───── Given records ─────

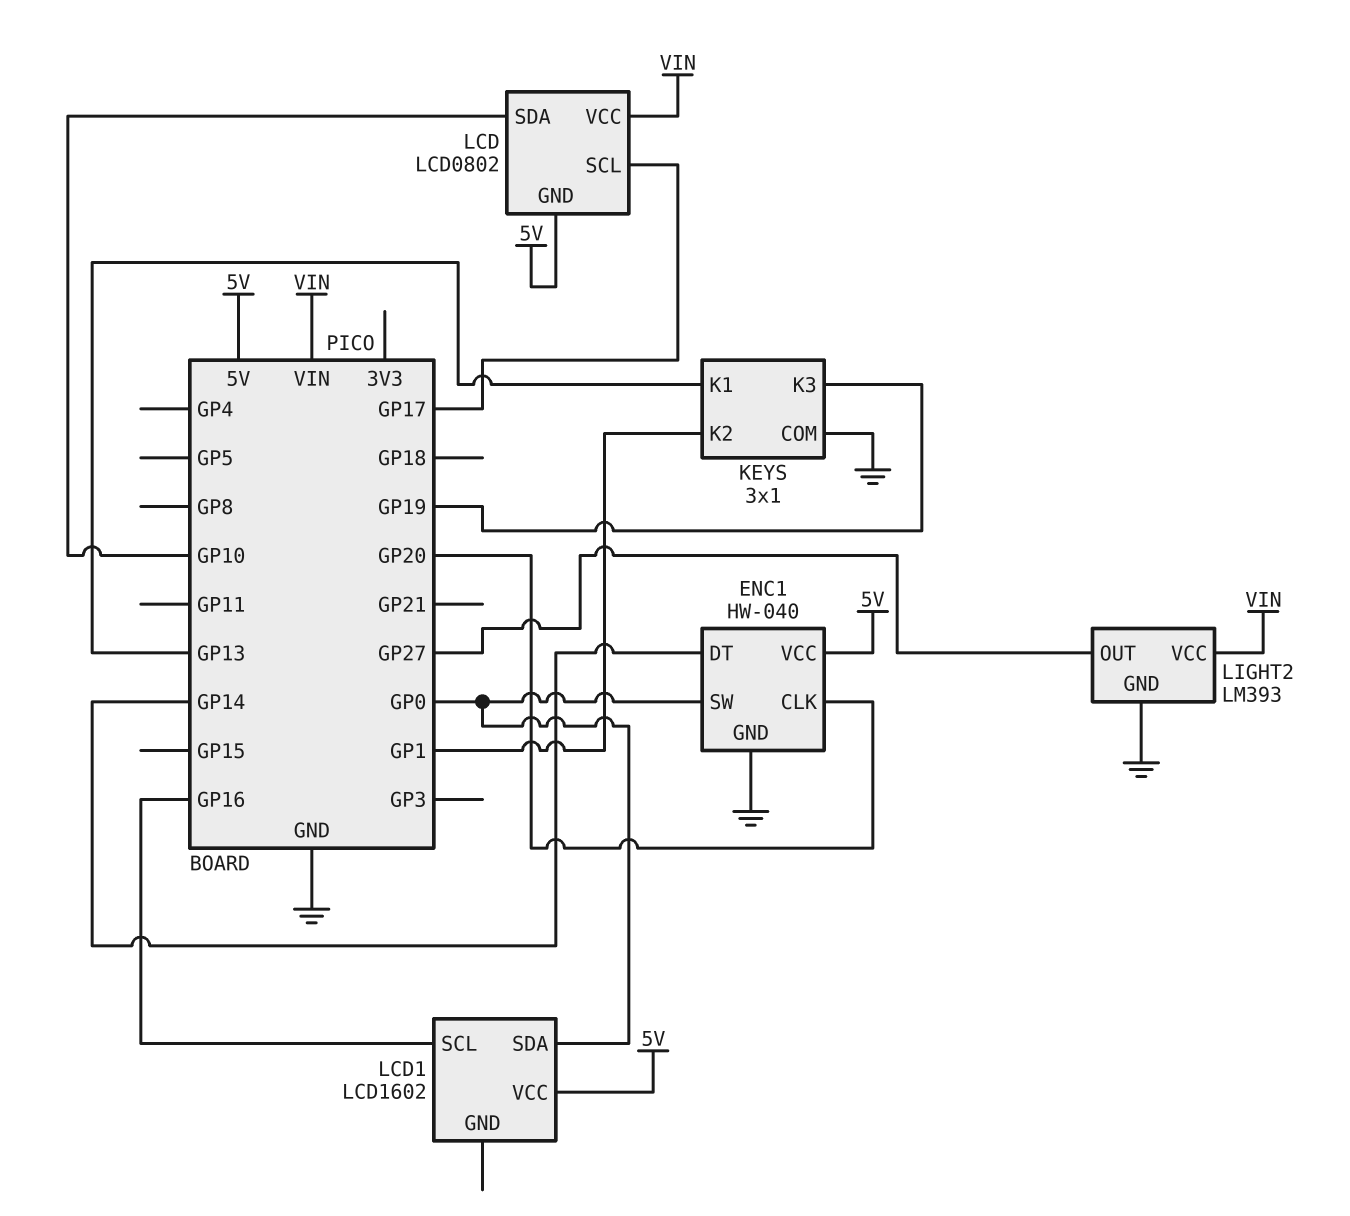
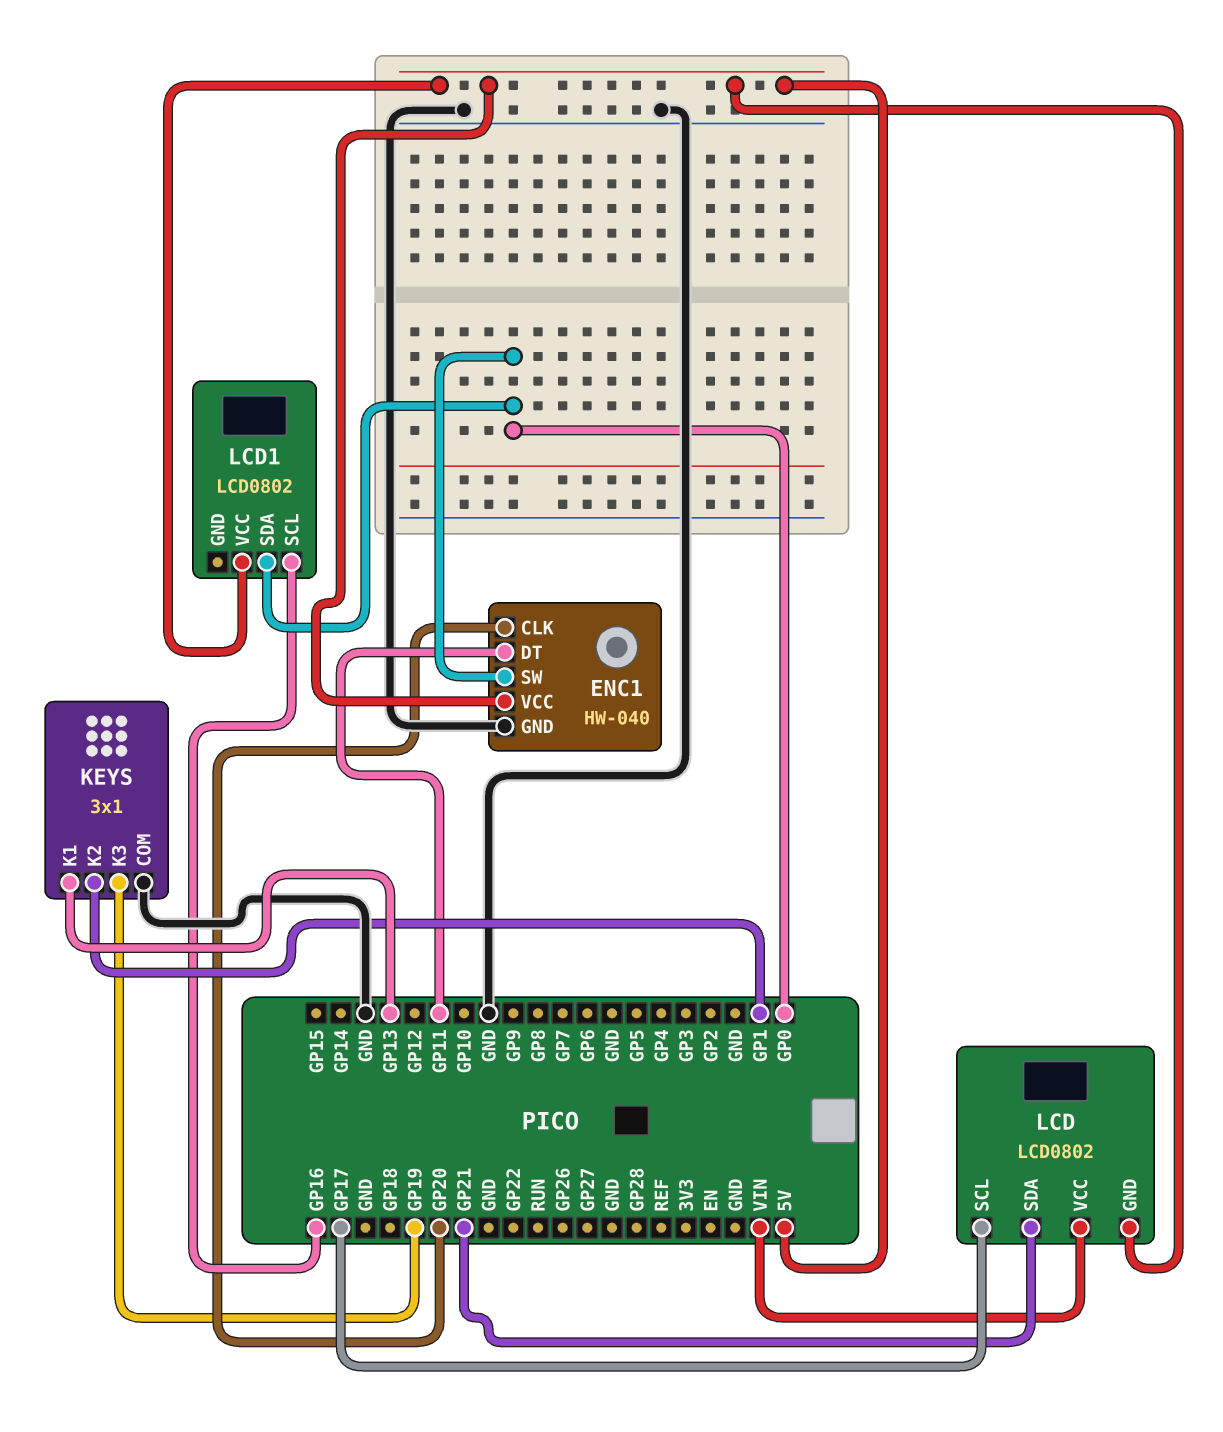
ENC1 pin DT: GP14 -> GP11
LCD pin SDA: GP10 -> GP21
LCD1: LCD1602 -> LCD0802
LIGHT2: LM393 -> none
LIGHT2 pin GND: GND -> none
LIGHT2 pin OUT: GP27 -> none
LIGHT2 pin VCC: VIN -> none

─────

> The task:
Copy every entry word for word, but omit the pictures.

> Solution to this problem:
ENC1 pin DT: GP14 -> GP11
LCD pin SDA: GP10 -> GP21
LCD1: LCD1602 -> LCD0802
LIGHT2: LM393 -> none
LIGHT2 pin GND: GND -> none
LIGHT2 pin OUT: GP27 -> none
LIGHT2 pin VCC: VIN -> none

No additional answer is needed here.